ABOUT THIS EXERCISE: From the entries that follow, copy each line containing the word "cheese".

- - - - - - -

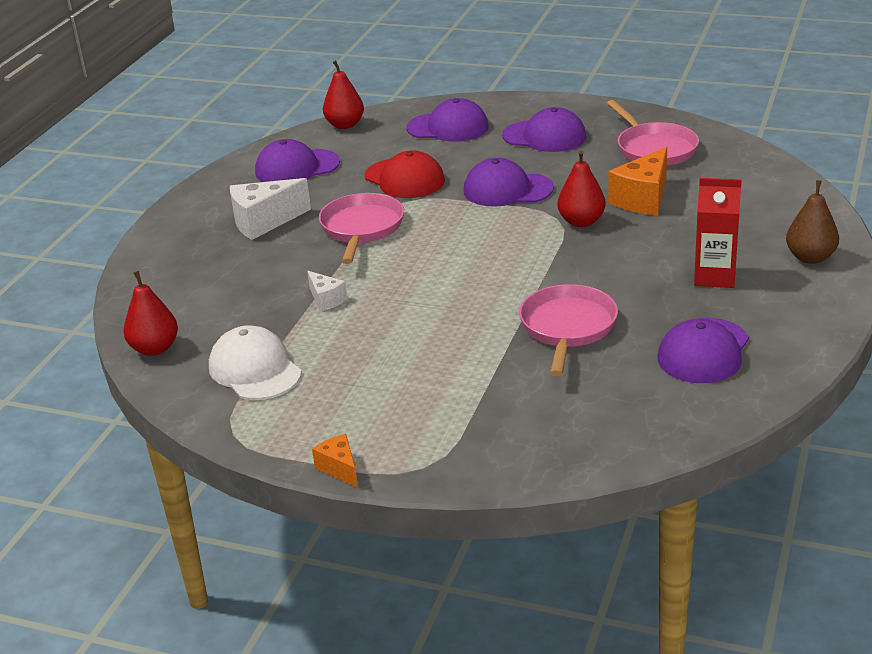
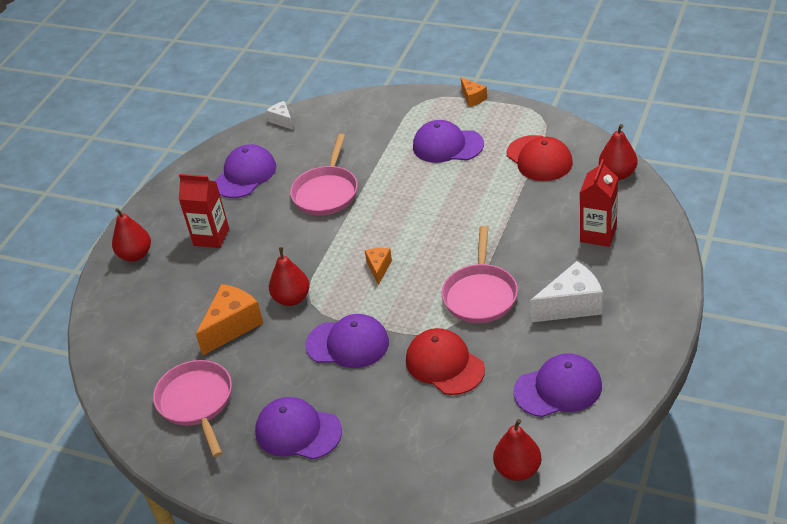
camera: 175 degrees left, 10 degrees up
(209, 283) = (598, 234): none -> red carton
(255, 370) = (539, 158): white cap -> red cap
(326, 300) = (499, 217): white cheese -> white cheese (282, 121)
(448, 127) = (399, 456): purple cap -> purple cap (447, 145)
(481, 249) = (379, 268): none -> orange cheese
(810, 258) = (135, 255): brown pear -> red pear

- - - - - - -

EXERCISE SOLUTION:
(326, 300) = (499, 217): white cheese -> white cheese (282, 121)
(481, 249) = (379, 268): none -> orange cheese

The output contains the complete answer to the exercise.